> **What to produce**
Return the data below unchanged. Drop any pictures.

> **Supplied material**
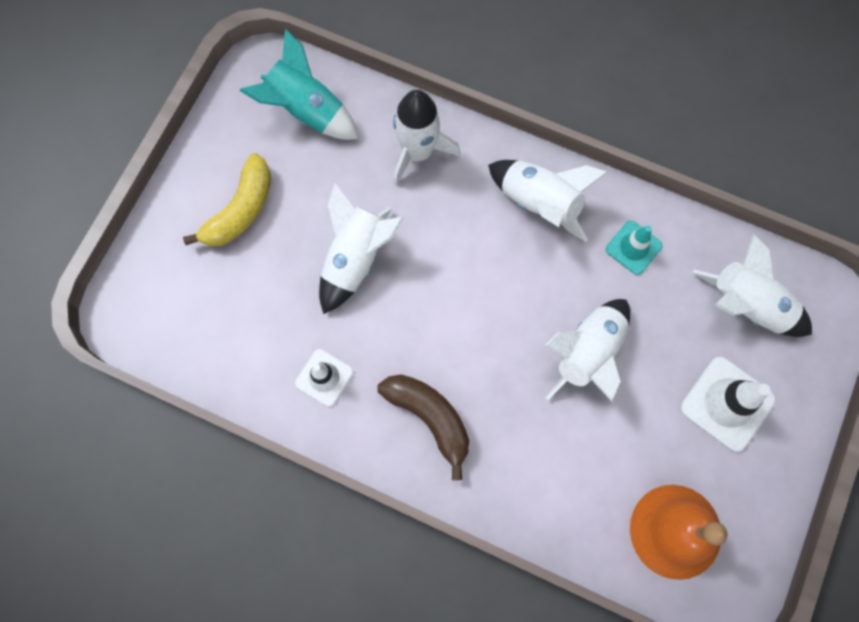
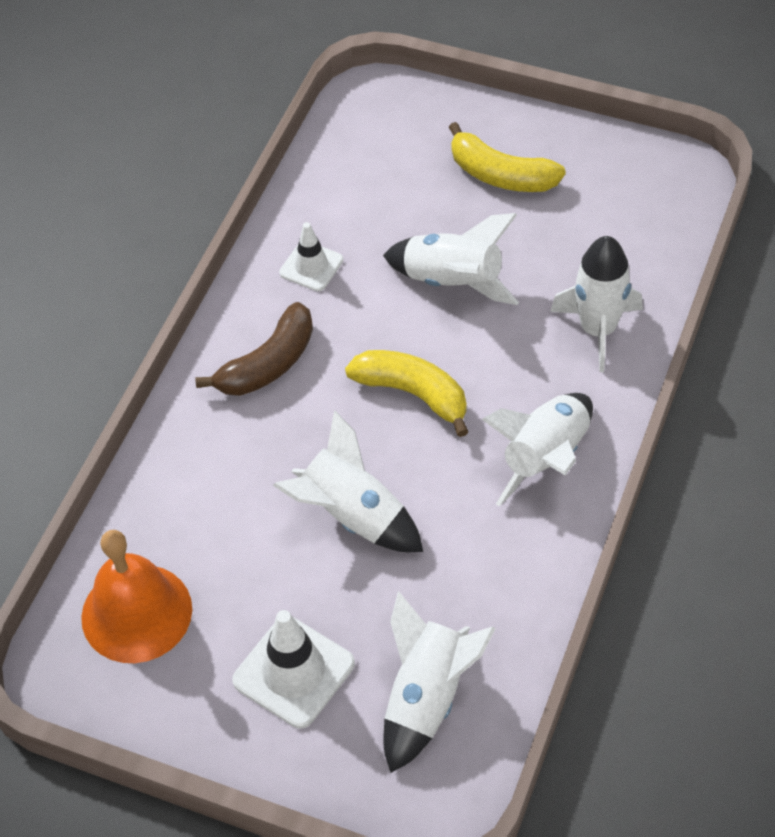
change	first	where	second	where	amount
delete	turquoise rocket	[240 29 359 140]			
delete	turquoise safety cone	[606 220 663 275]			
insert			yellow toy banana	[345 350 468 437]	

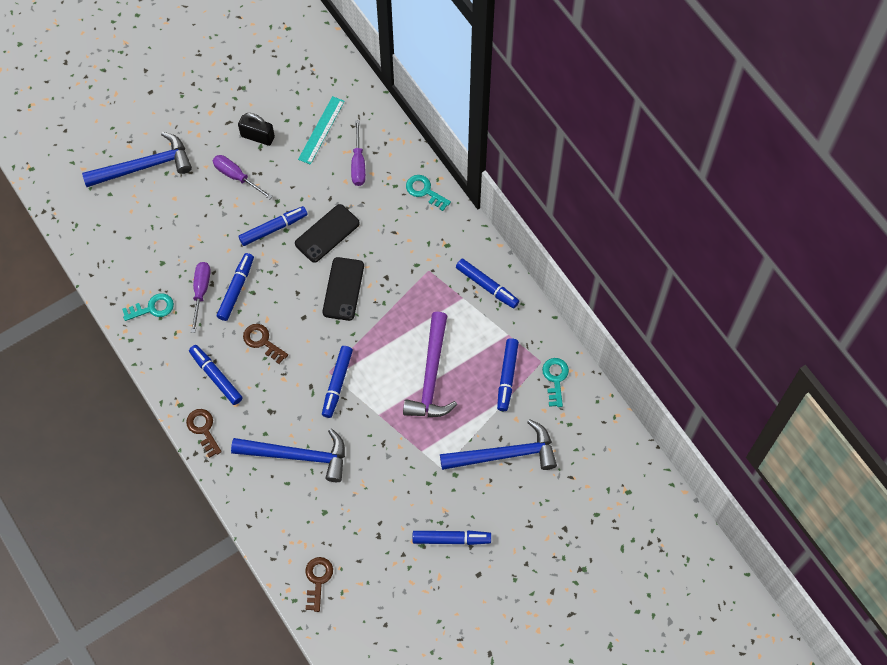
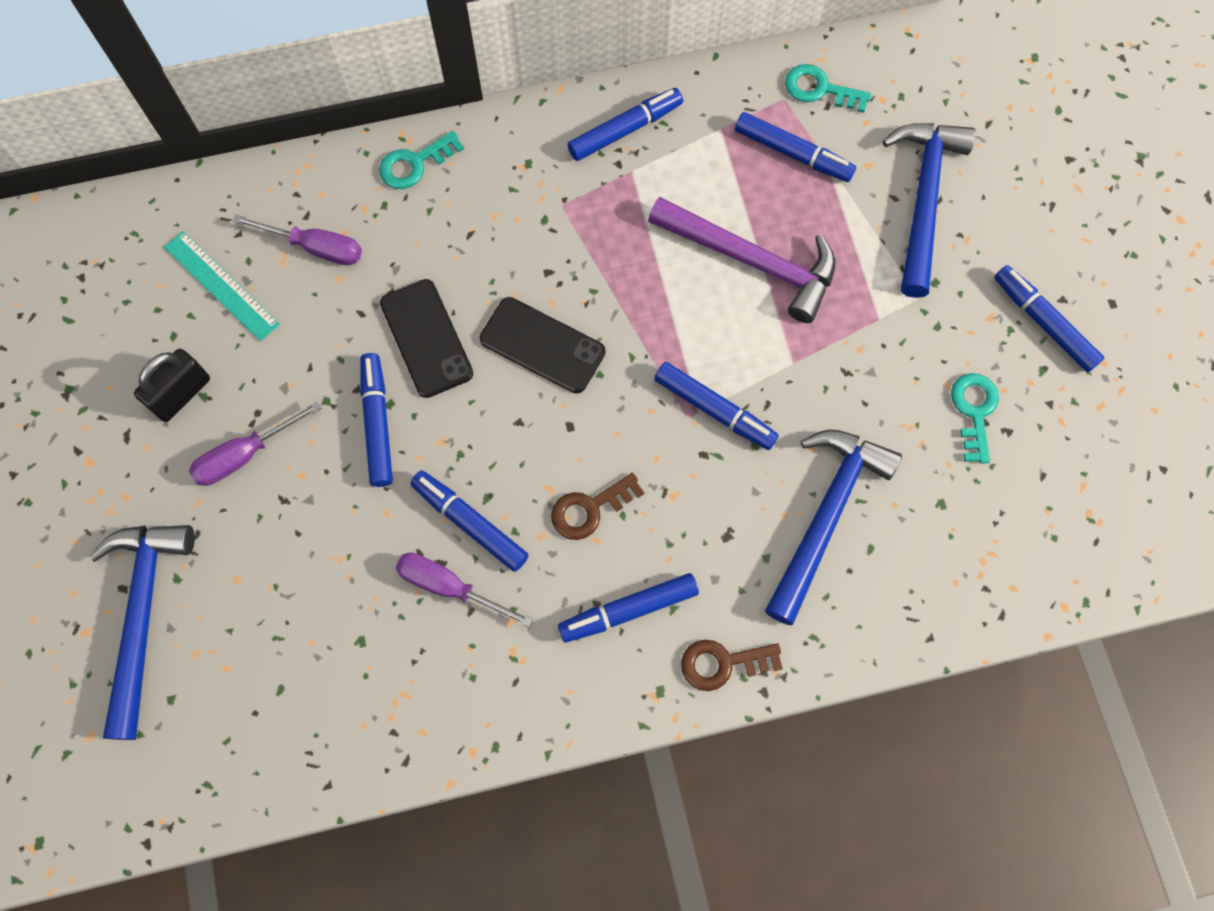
change	first	where	second	where	amount
move	turquoise key	[122 293 174 321]		[951 373 999 464]	
rotate	blue felt pen	[413 530 491 545]		[994 265 1104 372]	60 degrees counterclockwise
delete	dark brown key	[305 557 333 612]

> **Answer to the problem**
change	first	where	second	where	amount
delete	turquoise rocket	[240 29 359 140]			
delete	turquoise safety cone	[606 220 663 275]			
insert			yellow toy banana	[345 350 468 437]	

change	first	where	second	where	amount
move	turquoise key	[122 293 174 321]		[951 373 999 464]	
rotate	blue felt pen	[413 530 491 545]		[994 265 1104 372]	60 degrees counterclockwise
delete	dark brown key	[305 557 333 612]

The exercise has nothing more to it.